● What to work on:
Each line of the listing, apart from the pictures, is to be printed exactly.

● Exercise materials:
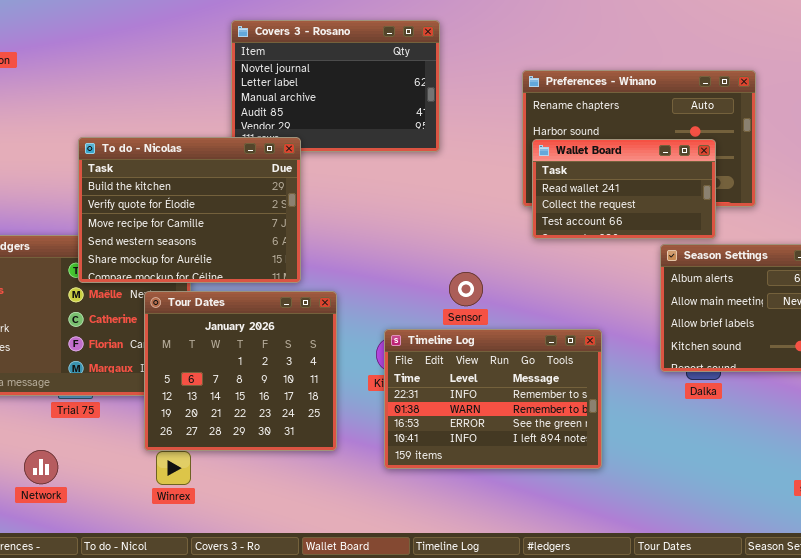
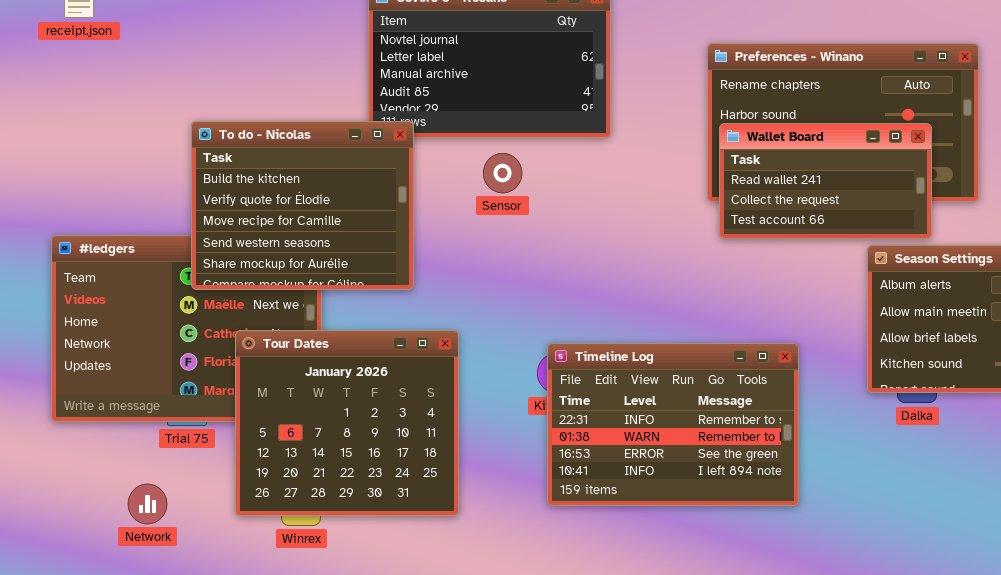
To do - Nicolas: [78,137,301,283] -> [191,121,414,290], resized
Sensor: [449,272,483,306] -> [483,153,522,193], moved
Tour Dates: [144,291,337,451] -> [235,330,459,516], moved

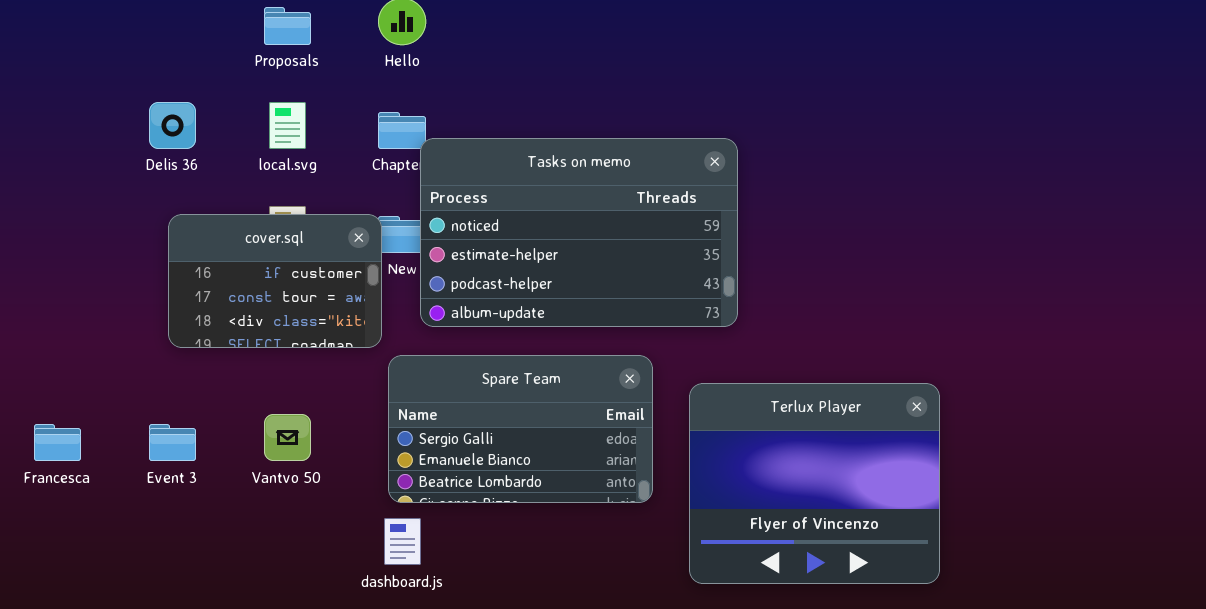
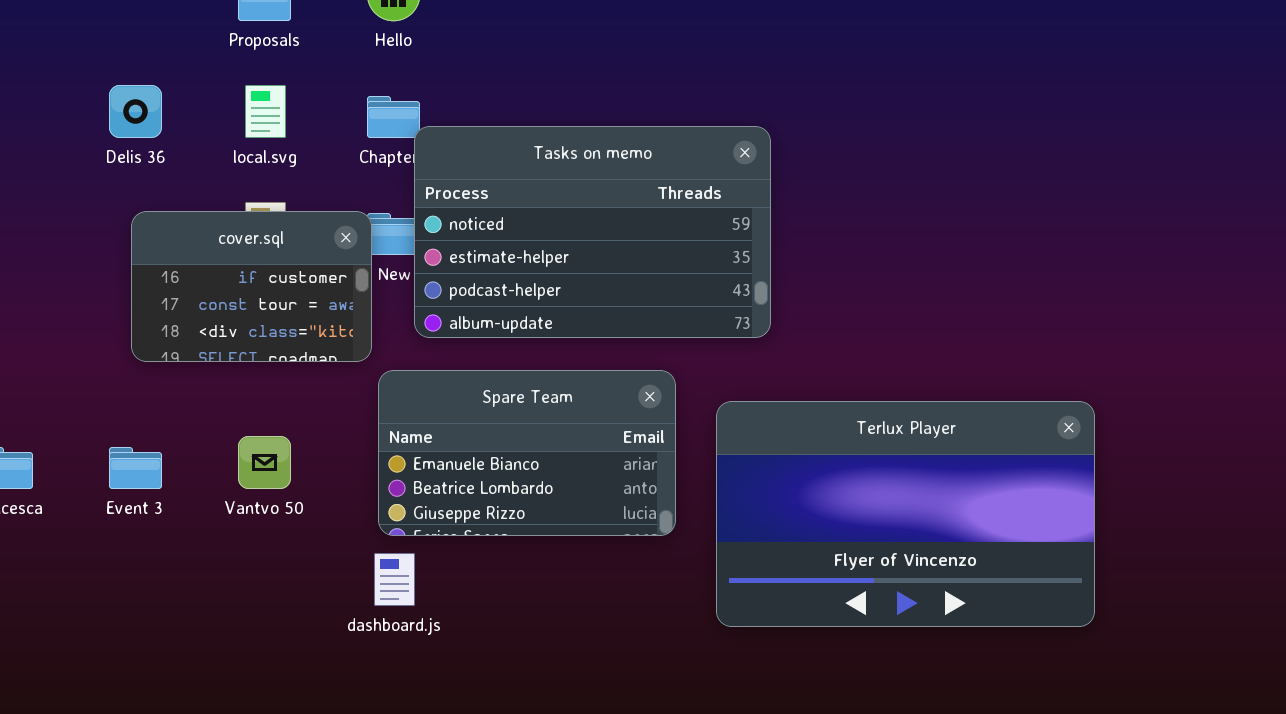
Spare Team: [388,355,653,503] -> [378,370,676,536], scrolled down 1 row
Terlux Player: [689,383,940,584] -> [716,401,1095,627], resized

● Response to this task:
To do - Nicolas: [78,137,301,283] -> [191,121,414,290], resized
Sensor: [449,272,483,306] -> [483,153,522,193], moved
Tour Dates: [144,291,337,451] -> [235,330,459,516], moved

Spare Team: [388,355,653,503] -> [378,370,676,536], scrolled down 1 row
Terlux Player: [689,383,940,584] -> [716,401,1095,627], resized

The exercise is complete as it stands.